__WHAT TO WORK ON__: For this exercise, return exactly the lines of the material below that begin at the one with "blue 1x1 brick [614,385,692,490]" and stop after the one with "white 1x2 brick [274,259,330,330]".

__MATERIAL FOR THIS EXERCISE__:
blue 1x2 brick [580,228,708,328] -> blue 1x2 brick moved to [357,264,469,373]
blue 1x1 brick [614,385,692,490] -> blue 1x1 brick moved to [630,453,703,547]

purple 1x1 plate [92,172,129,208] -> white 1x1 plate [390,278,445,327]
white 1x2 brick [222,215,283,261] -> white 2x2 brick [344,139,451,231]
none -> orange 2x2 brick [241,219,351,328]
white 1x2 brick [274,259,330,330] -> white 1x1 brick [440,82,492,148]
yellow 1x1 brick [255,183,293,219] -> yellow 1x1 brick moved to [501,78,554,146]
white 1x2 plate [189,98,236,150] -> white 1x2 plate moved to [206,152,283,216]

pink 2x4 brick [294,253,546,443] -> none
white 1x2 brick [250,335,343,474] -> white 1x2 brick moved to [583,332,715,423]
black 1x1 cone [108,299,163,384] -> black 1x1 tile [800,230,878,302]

--

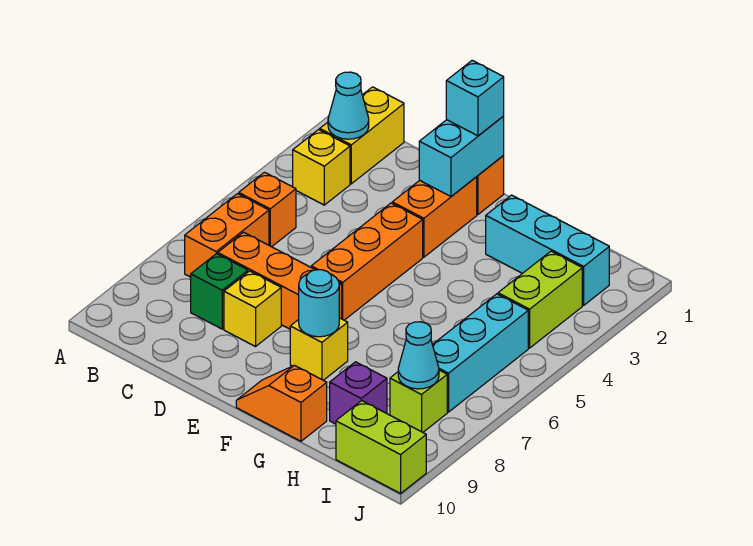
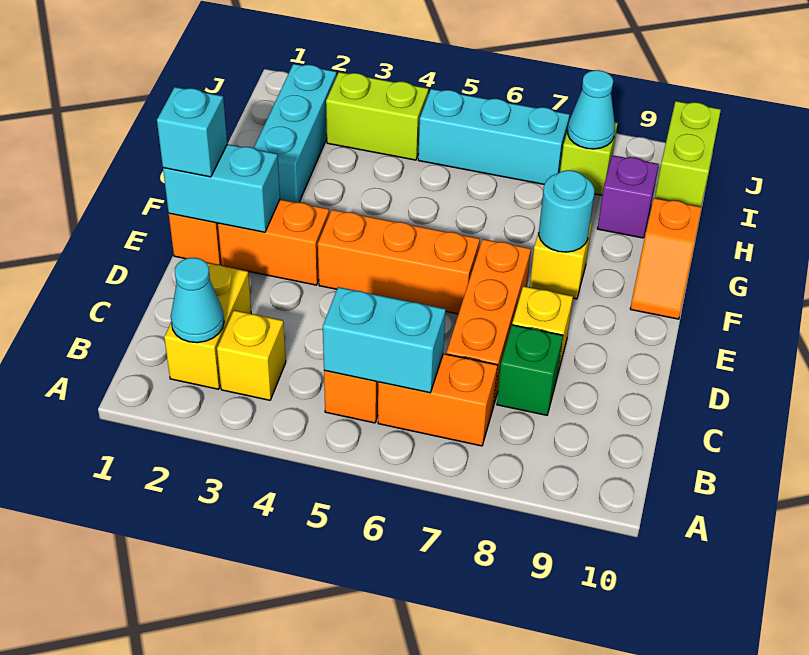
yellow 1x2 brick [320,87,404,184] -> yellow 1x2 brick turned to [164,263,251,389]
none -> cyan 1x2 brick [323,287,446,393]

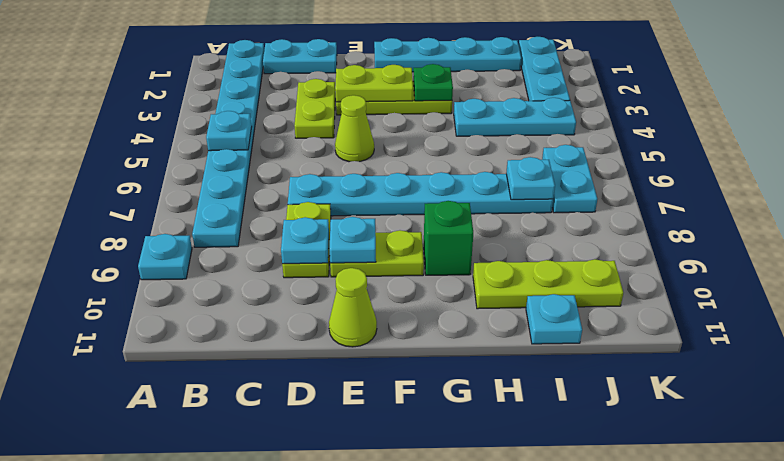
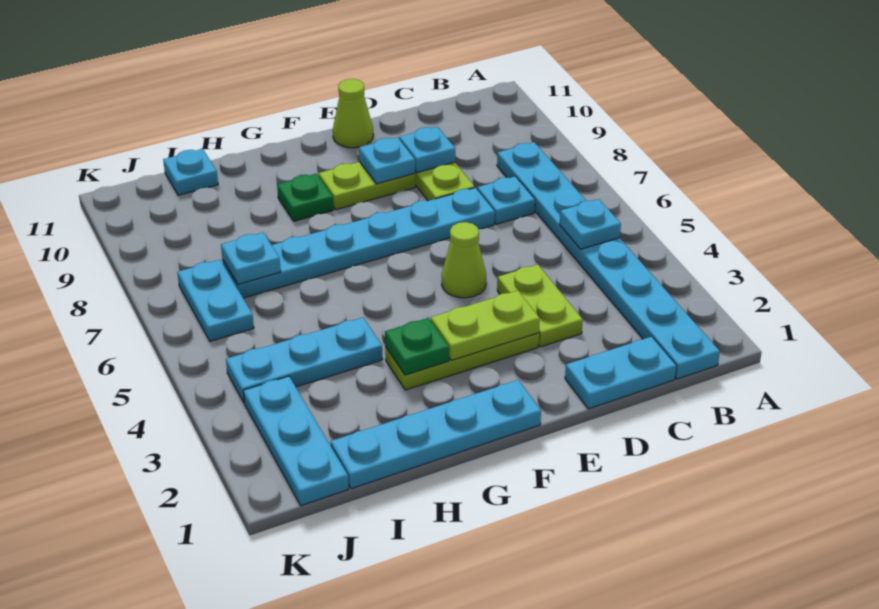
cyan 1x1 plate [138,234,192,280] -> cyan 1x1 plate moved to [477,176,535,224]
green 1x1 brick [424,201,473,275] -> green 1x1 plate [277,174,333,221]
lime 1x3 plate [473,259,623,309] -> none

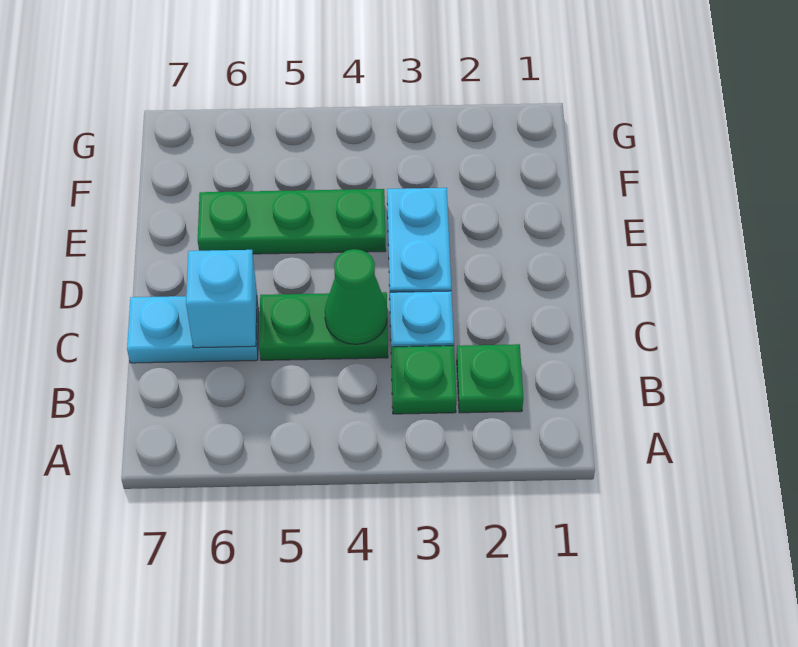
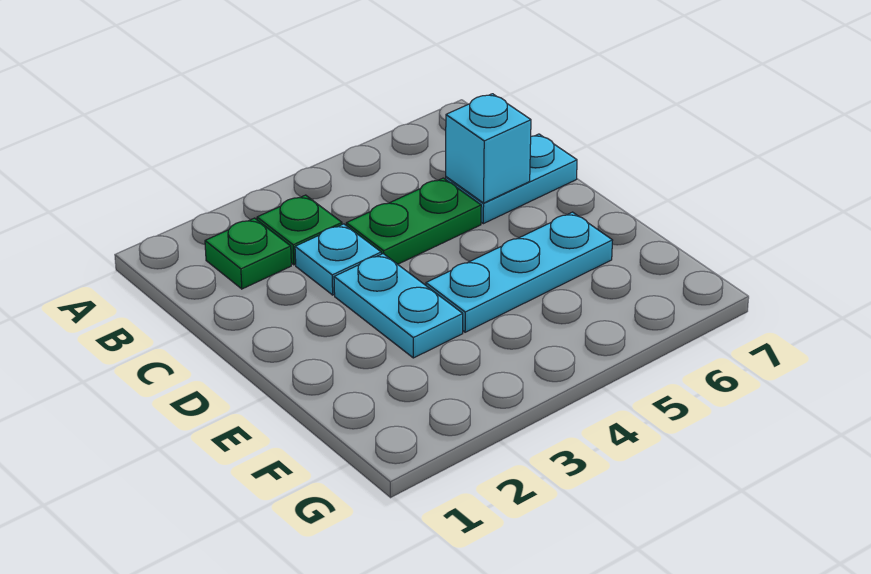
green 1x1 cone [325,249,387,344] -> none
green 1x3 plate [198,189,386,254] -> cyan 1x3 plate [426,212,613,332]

---

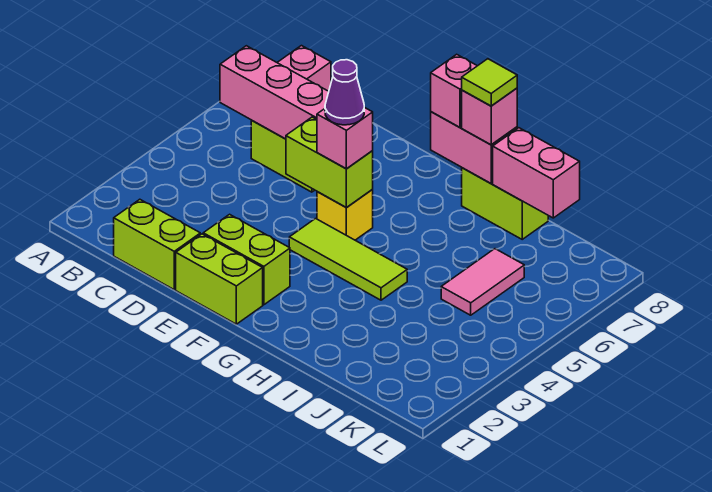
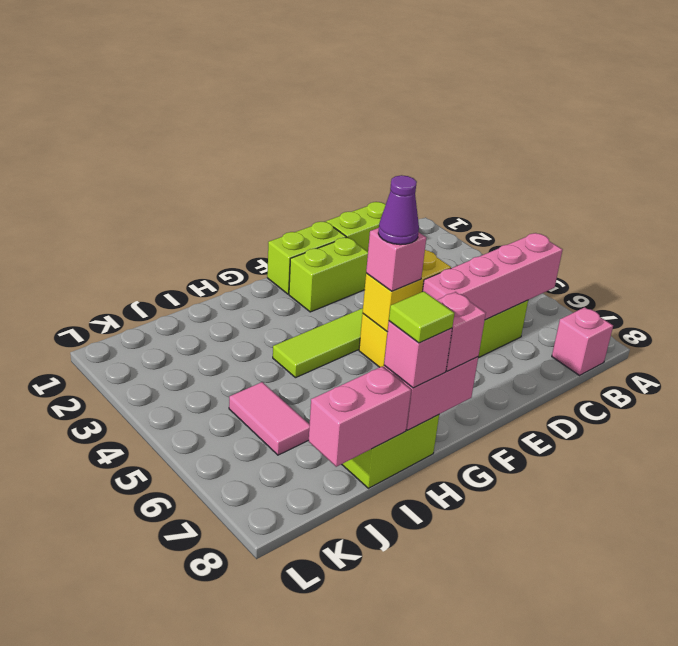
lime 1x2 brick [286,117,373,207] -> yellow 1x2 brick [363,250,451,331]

__RESPONSE FOR THIS EXERCISE__:
blue 1x1 brick [614,385,692,490] -> blue 1x1 brick moved to [630,453,703,547]

purple 1x1 plate [92,172,129,208] -> white 1x1 plate [390,278,445,327]
white 1x2 brick [222,215,283,261] -> white 2x2 brick [344,139,451,231]
none -> orange 2x2 brick [241,219,351,328]
white 1x2 brick [274,259,330,330] -> white 1x1 brick [440,82,492,148]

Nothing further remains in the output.